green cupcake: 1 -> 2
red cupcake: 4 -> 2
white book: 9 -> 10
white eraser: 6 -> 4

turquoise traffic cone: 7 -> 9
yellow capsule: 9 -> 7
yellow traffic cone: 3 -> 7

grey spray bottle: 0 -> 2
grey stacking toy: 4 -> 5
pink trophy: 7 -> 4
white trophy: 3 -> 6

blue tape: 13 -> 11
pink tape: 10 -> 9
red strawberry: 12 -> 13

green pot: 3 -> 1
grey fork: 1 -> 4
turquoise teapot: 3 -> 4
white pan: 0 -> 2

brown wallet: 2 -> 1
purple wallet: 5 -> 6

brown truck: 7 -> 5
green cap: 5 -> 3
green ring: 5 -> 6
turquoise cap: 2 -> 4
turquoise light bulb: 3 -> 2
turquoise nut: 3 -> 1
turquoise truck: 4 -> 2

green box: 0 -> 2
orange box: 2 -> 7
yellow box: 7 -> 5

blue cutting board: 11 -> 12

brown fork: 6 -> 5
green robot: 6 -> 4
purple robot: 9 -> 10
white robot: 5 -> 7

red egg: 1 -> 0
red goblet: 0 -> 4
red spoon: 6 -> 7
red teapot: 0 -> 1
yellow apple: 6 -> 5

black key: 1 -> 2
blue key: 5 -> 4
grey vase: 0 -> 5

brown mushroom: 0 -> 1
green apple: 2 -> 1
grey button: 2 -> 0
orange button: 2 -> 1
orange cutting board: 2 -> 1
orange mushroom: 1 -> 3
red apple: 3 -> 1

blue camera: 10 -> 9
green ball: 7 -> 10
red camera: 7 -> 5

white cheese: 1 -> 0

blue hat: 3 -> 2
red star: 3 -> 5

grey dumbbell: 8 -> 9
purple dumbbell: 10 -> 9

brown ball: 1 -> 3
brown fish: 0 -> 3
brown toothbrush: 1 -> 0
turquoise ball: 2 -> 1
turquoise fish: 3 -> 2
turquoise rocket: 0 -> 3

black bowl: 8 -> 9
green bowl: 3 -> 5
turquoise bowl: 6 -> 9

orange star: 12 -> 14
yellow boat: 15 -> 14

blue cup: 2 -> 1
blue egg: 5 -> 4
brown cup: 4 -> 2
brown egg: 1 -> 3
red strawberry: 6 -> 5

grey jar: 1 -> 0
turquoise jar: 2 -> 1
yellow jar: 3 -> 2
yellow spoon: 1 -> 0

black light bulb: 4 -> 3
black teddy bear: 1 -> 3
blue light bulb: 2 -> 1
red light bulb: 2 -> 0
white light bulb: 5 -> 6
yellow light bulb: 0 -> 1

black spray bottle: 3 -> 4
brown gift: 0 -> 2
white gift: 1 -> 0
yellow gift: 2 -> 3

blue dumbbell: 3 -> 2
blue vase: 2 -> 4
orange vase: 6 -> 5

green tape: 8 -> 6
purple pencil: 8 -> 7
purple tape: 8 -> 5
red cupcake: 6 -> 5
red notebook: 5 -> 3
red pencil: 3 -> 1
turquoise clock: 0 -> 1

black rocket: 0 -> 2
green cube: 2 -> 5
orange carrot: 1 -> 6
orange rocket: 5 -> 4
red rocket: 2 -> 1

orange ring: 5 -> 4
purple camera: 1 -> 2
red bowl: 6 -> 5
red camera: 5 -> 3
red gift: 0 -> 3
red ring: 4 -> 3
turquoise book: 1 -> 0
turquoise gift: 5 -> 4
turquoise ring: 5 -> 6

========================================================================

= What the task requires =
Set down, word for word, every line from the line that holds "green tape: 8 -> 6" to the end of the entries above, including both ends.

= Response to the exercise =
green tape: 8 -> 6
purple pencil: 8 -> 7
purple tape: 8 -> 5
red cupcake: 6 -> 5
red notebook: 5 -> 3
red pencil: 3 -> 1
turquoise clock: 0 -> 1

black rocket: 0 -> 2
green cube: 2 -> 5
orange carrot: 1 -> 6
orange rocket: 5 -> 4
red rocket: 2 -> 1

orange ring: 5 -> 4
purple camera: 1 -> 2
red bowl: 6 -> 5
red camera: 5 -> 3
red gift: 0 -> 3
red ring: 4 -> 3
turquoise book: 1 -> 0
turquoise gift: 5 -> 4
turquoise ring: 5 -> 6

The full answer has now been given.